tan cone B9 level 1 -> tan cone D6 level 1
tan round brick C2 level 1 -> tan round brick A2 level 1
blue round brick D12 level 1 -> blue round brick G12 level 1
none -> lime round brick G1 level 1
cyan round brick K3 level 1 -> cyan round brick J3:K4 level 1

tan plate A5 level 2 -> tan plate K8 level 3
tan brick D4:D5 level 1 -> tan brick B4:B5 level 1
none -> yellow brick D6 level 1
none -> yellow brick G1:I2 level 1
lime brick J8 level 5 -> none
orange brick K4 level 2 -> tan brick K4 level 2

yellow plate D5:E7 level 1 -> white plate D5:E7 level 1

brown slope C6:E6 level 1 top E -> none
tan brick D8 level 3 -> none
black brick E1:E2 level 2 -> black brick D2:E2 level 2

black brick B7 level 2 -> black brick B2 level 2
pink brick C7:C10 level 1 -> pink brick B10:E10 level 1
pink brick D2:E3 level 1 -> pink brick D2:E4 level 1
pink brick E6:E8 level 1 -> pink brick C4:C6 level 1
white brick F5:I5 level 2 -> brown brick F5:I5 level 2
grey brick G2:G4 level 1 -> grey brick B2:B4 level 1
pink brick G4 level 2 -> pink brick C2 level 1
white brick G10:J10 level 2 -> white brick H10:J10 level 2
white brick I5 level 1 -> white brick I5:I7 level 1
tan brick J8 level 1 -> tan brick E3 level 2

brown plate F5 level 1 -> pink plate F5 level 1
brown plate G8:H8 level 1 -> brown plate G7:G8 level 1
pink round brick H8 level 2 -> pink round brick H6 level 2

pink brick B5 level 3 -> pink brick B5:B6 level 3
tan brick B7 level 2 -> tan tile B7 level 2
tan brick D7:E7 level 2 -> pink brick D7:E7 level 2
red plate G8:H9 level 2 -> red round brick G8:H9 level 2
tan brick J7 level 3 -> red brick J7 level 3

- - - - -

=== Brief ===
Transcribe the listing in full, line by line.

=== Answer to this exercise ===
tan cone B9 level 1 -> tan cone D6 level 1
tan round brick C2 level 1 -> tan round brick A2 level 1
blue round brick D12 level 1 -> blue round brick G12 level 1
none -> lime round brick G1 level 1
cyan round brick K3 level 1 -> cyan round brick J3:K4 level 1

tan plate A5 level 2 -> tan plate K8 level 3
tan brick D4:D5 level 1 -> tan brick B4:B5 level 1
none -> yellow brick D6 level 1
none -> yellow brick G1:I2 level 1
lime brick J8 level 5 -> none
orange brick K4 level 2 -> tan brick K4 level 2

yellow plate D5:E7 level 1 -> white plate D5:E7 level 1

brown slope C6:E6 level 1 top E -> none
tan brick D8 level 3 -> none
black brick E1:E2 level 2 -> black brick D2:E2 level 2

black brick B7 level 2 -> black brick B2 level 2
pink brick C7:C10 level 1 -> pink brick B10:E10 level 1
pink brick D2:E3 level 1 -> pink brick D2:E4 level 1
pink brick E6:E8 level 1 -> pink brick C4:C6 level 1
white brick F5:I5 level 2 -> brown brick F5:I5 level 2
grey brick G2:G4 level 1 -> grey brick B2:B4 level 1
pink brick G4 level 2 -> pink brick C2 level 1
white brick G10:J10 level 2 -> white brick H10:J10 level 2
white brick I5 level 1 -> white brick I5:I7 level 1
tan brick J8 level 1 -> tan brick E3 level 2

brown plate F5 level 1 -> pink plate F5 level 1
brown plate G8:H8 level 1 -> brown plate G7:G8 level 1
pink round brick H8 level 2 -> pink round brick H6 level 2

pink brick B5 level 3 -> pink brick B5:B6 level 3
tan brick B7 level 2 -> tan tile B7 level 2
tan brick D7:E7 level 2 -> pink brick D7:E7 level 2
red plate G8:H9 level 2 -> red round brick G8:H9 level 2
tan brick J7 level 3 -> red brick J7 level 3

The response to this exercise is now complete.